Segment Start: DATA EXCERPTS
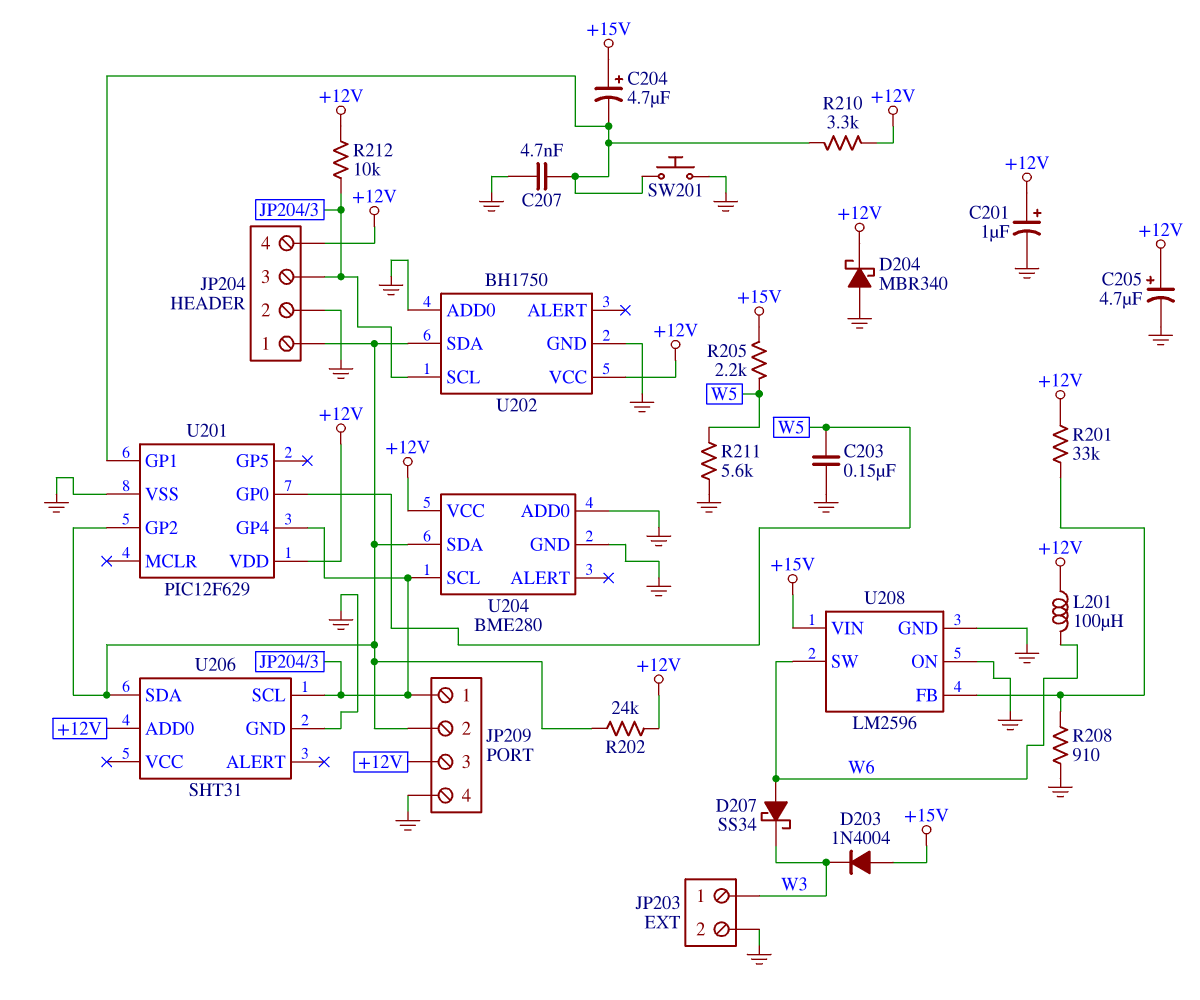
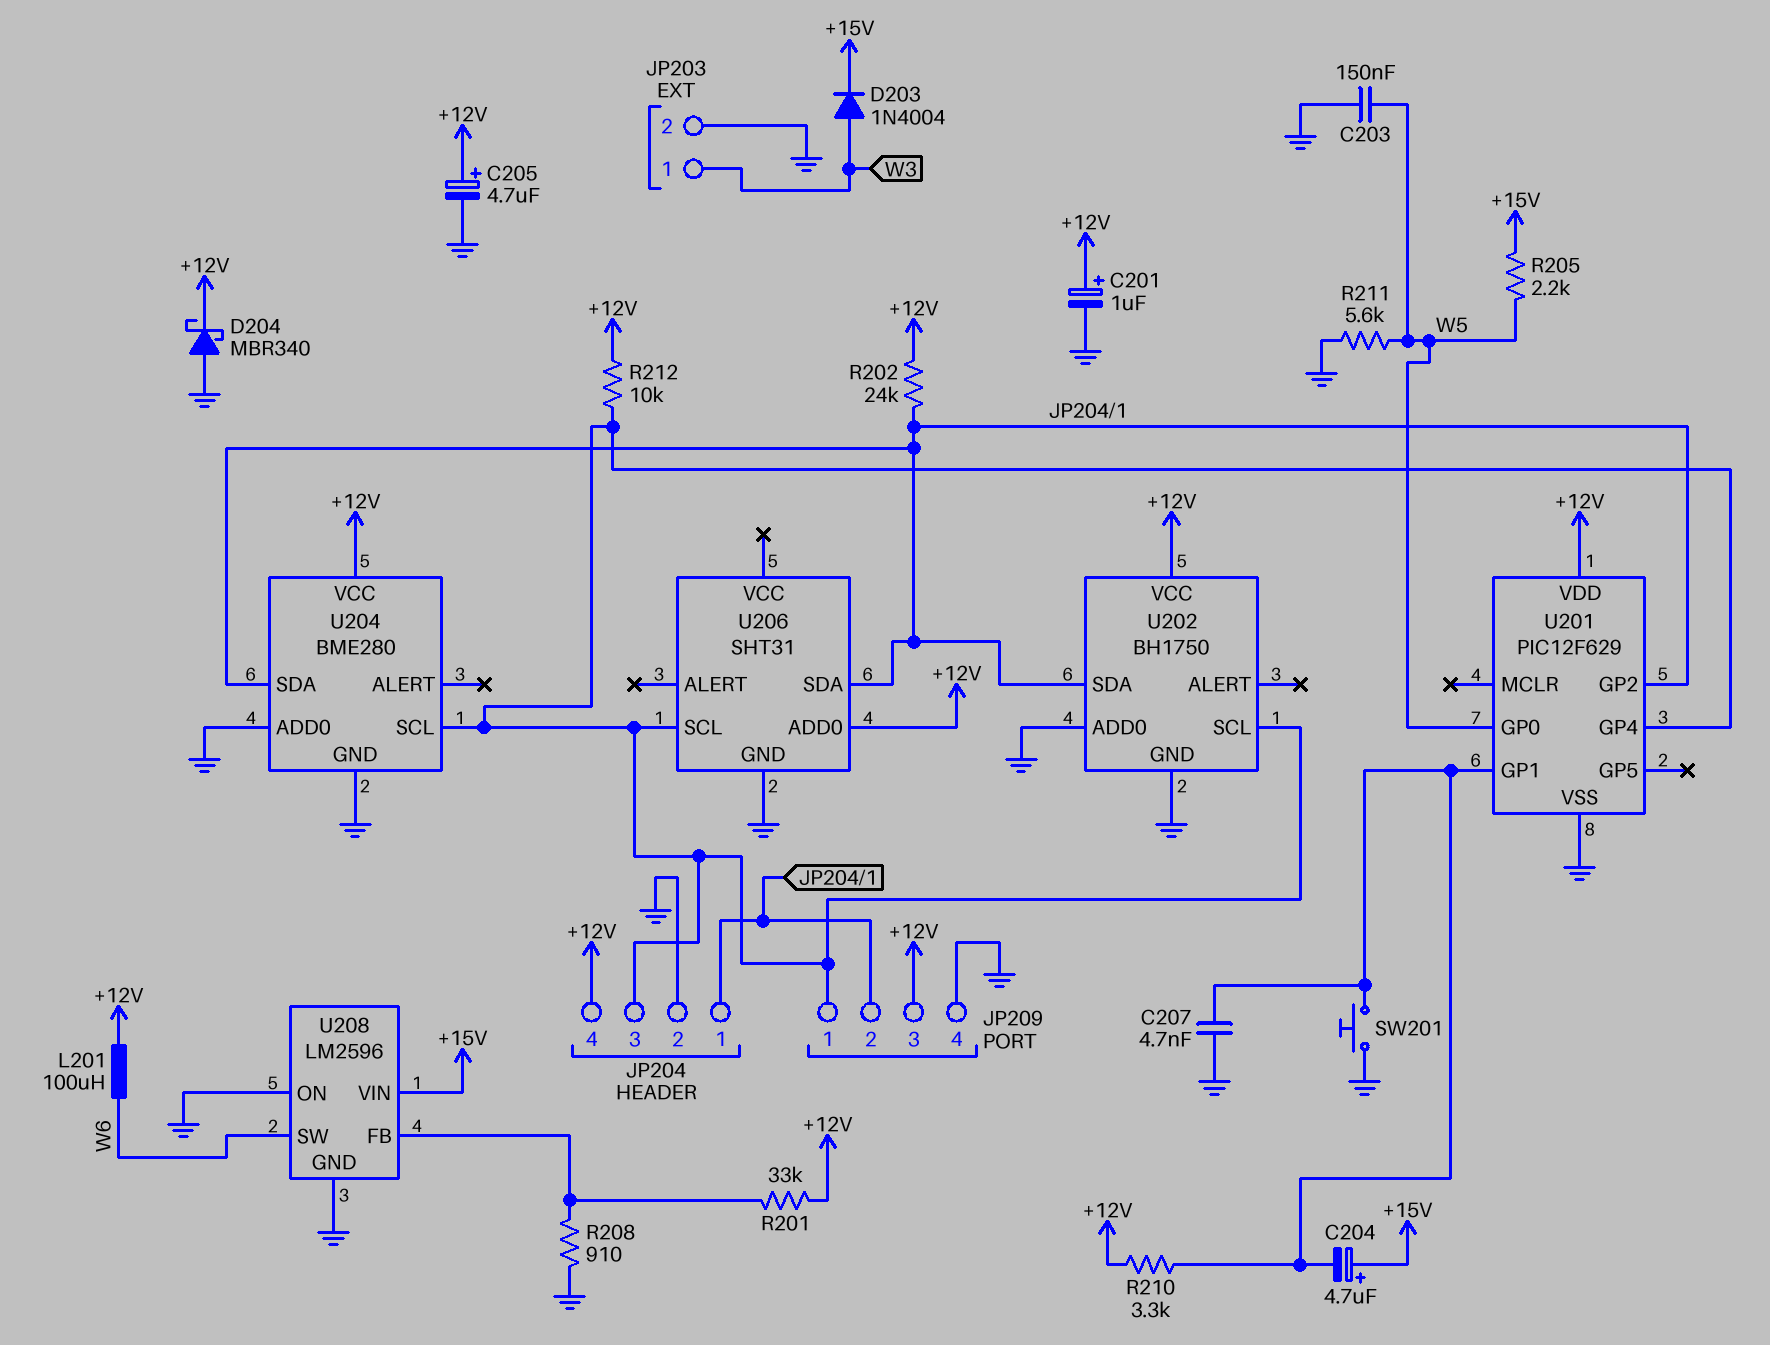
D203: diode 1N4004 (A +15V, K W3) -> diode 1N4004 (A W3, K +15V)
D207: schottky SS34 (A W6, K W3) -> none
Segment End: DATA EXCERPTS
Segment Start: DATA EXCERPTS
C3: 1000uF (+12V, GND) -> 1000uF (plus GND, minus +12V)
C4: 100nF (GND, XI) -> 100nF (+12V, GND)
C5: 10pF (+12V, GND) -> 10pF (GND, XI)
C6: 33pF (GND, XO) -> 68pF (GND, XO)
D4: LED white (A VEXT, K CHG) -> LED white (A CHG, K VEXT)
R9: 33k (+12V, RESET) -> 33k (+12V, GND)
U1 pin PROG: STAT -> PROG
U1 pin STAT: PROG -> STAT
Segment End: DATA EXCERPTS
#### [ACTIVITY]
Some of the data mentions "PROG". Copy every line where it does.

#### [YOUR RESPONSE]
U1 pin PROG: STAT -> PROG
U1 pin STAT: PROG -> STAT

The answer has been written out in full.